Excerpts from a dataset
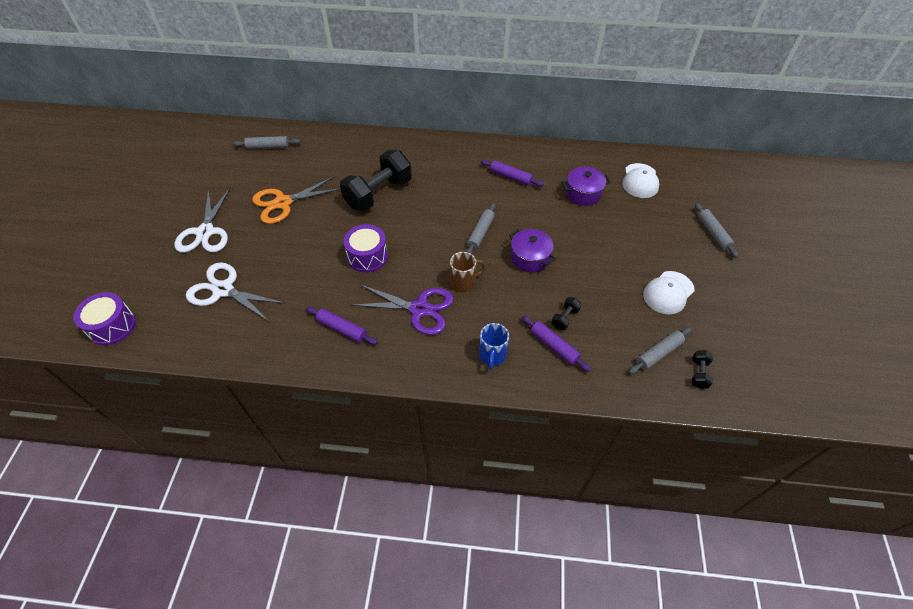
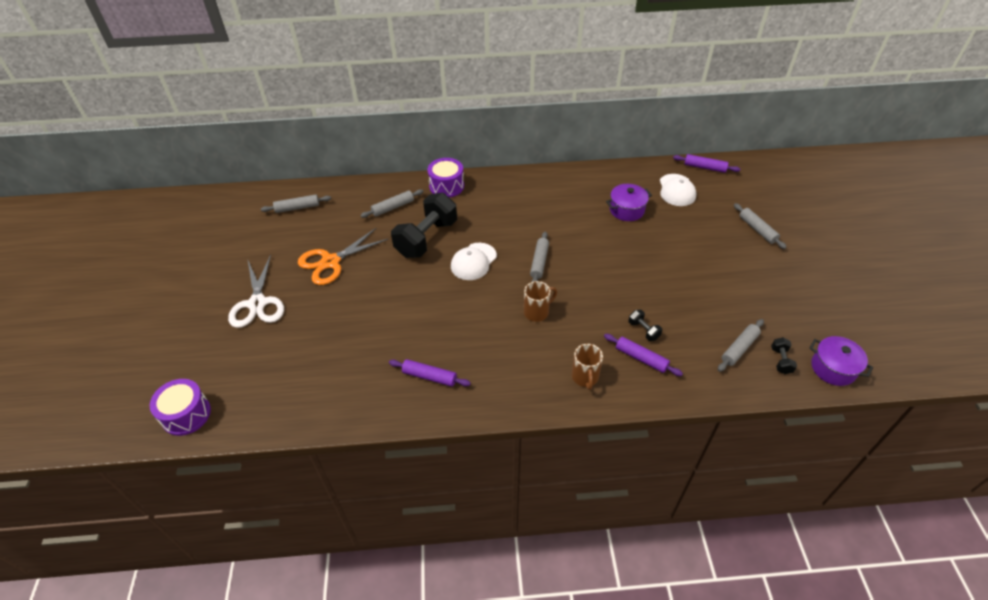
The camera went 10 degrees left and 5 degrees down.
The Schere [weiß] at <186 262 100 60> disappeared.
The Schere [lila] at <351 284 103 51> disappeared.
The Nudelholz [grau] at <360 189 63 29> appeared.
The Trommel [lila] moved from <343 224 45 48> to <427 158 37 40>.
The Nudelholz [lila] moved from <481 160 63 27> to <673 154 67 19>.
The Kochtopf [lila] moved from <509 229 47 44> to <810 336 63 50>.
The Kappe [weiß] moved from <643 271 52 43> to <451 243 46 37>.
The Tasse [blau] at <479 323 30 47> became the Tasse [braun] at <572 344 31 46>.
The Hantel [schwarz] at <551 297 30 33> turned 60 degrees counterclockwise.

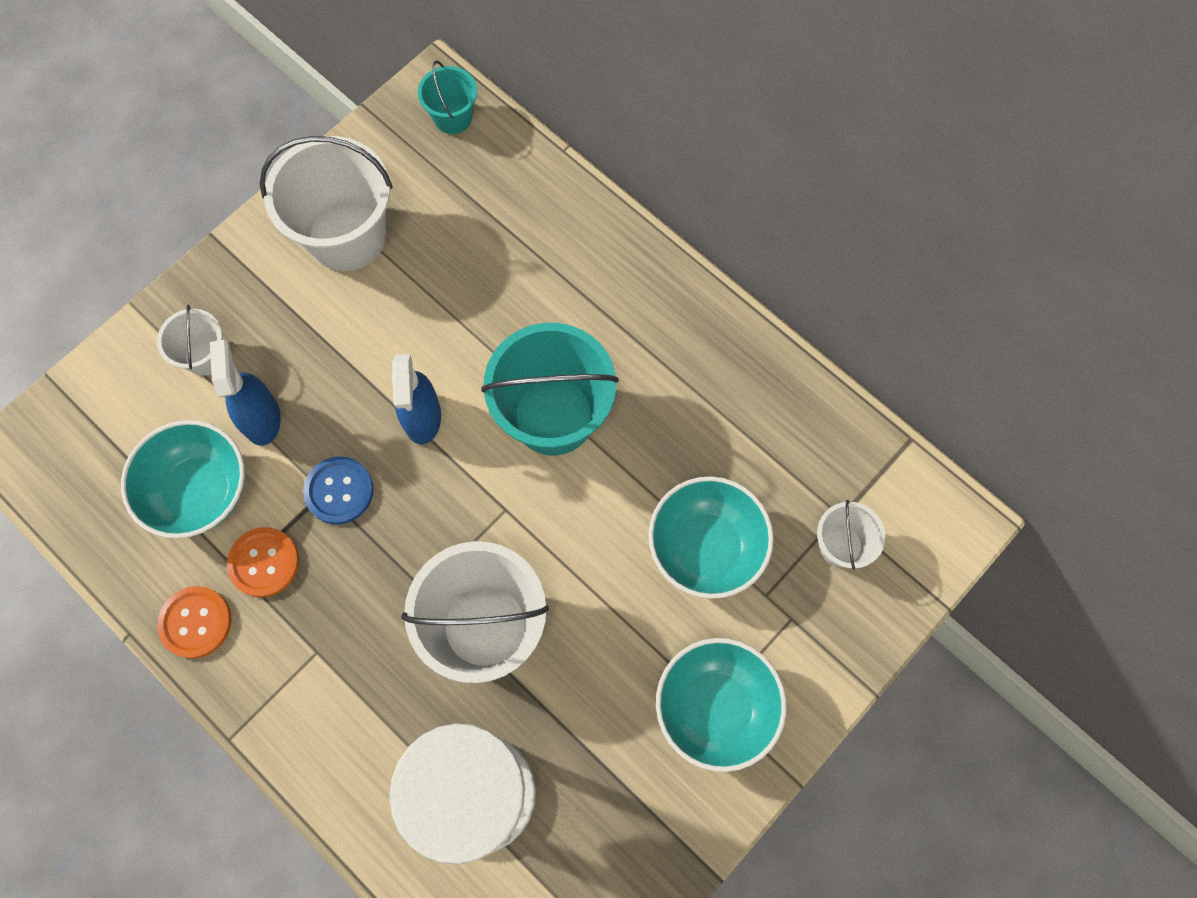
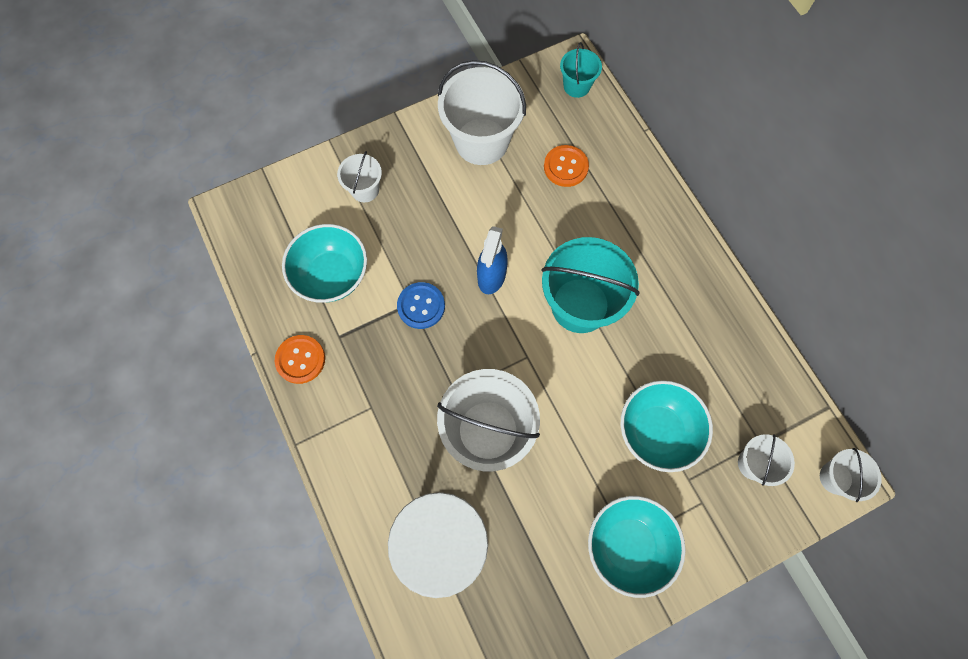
The camera went 20 degrees right and 0 degrees up.
The Sprühflasche [blau] at <210 340 71 106> disappeared.
The Eimer [weiß] at <820 448 62 54> appeared.
The Knopf [orange] moved from <227 527 72 71> to <544 145 45 42>.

Aim of the exercise: Pick each line holding "Nudelholz" out of the entries above and return it.

Answer section:
The Nudelholz [grau] at <360 189 63 29> appeared.
The Nudelholz [lila] moved from <481 160 63 27> to <673 154 67 19>.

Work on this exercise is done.